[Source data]
**********

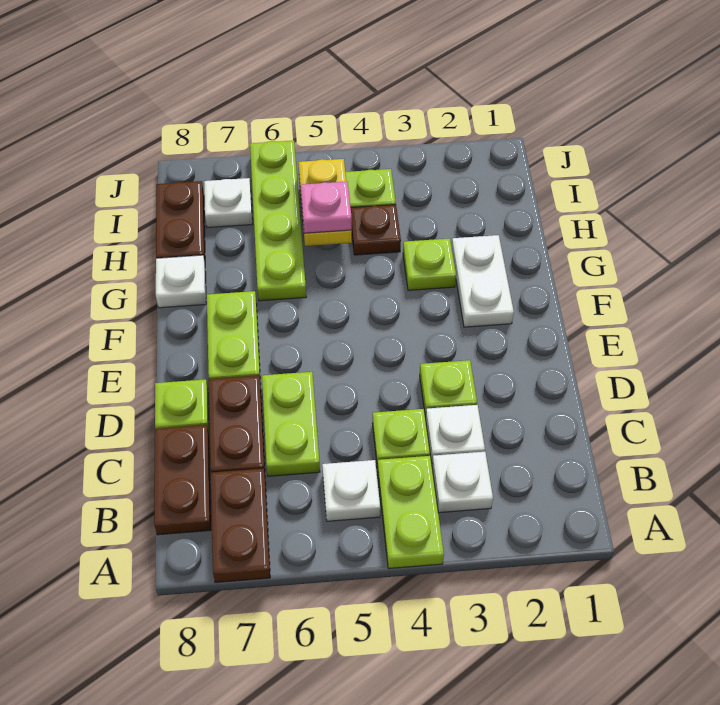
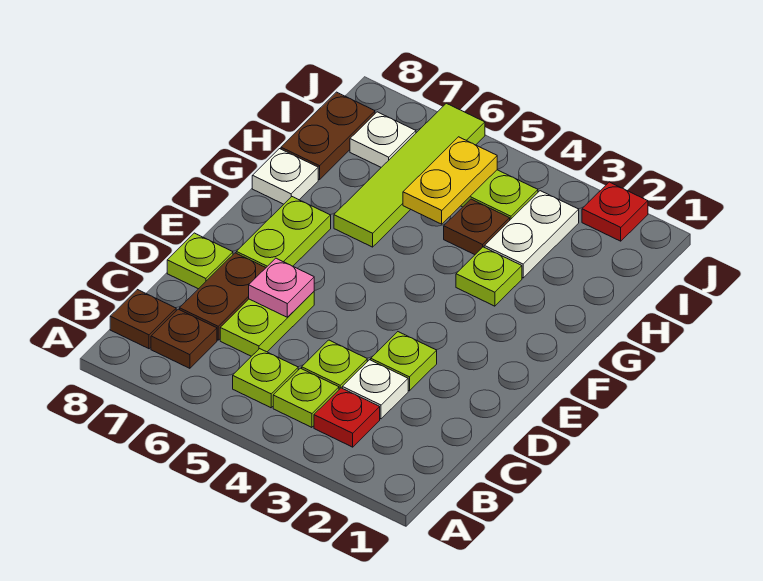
lime plate A4:B4 level 1 -> lime plate B4 level 1
brown plate A7:B7 level 1 -> brown plate B7 level 1
white plate B3 level 1 -> red plate B3 level 1
white plate B5 level 1 -> lime plate B5 level 1
brown plate B8:C8 level 1 -> brown plate B8 level 1
white plate F2:G2 level 1 -> white plate H3:I3 level 1
lime plate G6:J6 level 1 -> lime tile G6:J6 level 1
pink plate H5 level 3 -> pink plate D6 level 2
none -> red plate J2 level 1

**********

> _Task objective_: One line above contains "brown plate B8:C8". Output that line and each one after it, word for word, and nothing else.

> _Expected output_:
brown plate B8:C8 level 1 -> brown plate B8 level 1
white plate F2:G2 level 1 -> white plate H3:I3 level 1
lime plate G6:J6 level 1 -> lime tile G6:J6 level 1
pink plate H5 level 3 -> pink plate D6 level 2
none -> red plate J2 level 1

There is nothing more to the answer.